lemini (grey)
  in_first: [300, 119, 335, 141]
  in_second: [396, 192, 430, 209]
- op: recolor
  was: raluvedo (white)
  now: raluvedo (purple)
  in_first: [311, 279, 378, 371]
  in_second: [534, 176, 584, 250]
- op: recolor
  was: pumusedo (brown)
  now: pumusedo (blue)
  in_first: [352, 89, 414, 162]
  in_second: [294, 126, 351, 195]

**Task prompt:** Transcription of the entire listing, word for word, is required.

**Result of the task:**
lemini (grey)
  in_first: [300, 119, 335, 141]
  in_second: [396, 192, 430, 209]
- op: recolor
  was: raluvedo (white)
  now: raluvedo (purple)
  in_first: [311, 279, 378, 371]
  in_second: [534, 176, 584, 250]
- op: recolor
  was: pumusedo (brown)
  now: pumusedo (blue)
  in_first: [352, 89, 414, 162]
  in_second: [294, 126, 351, 195]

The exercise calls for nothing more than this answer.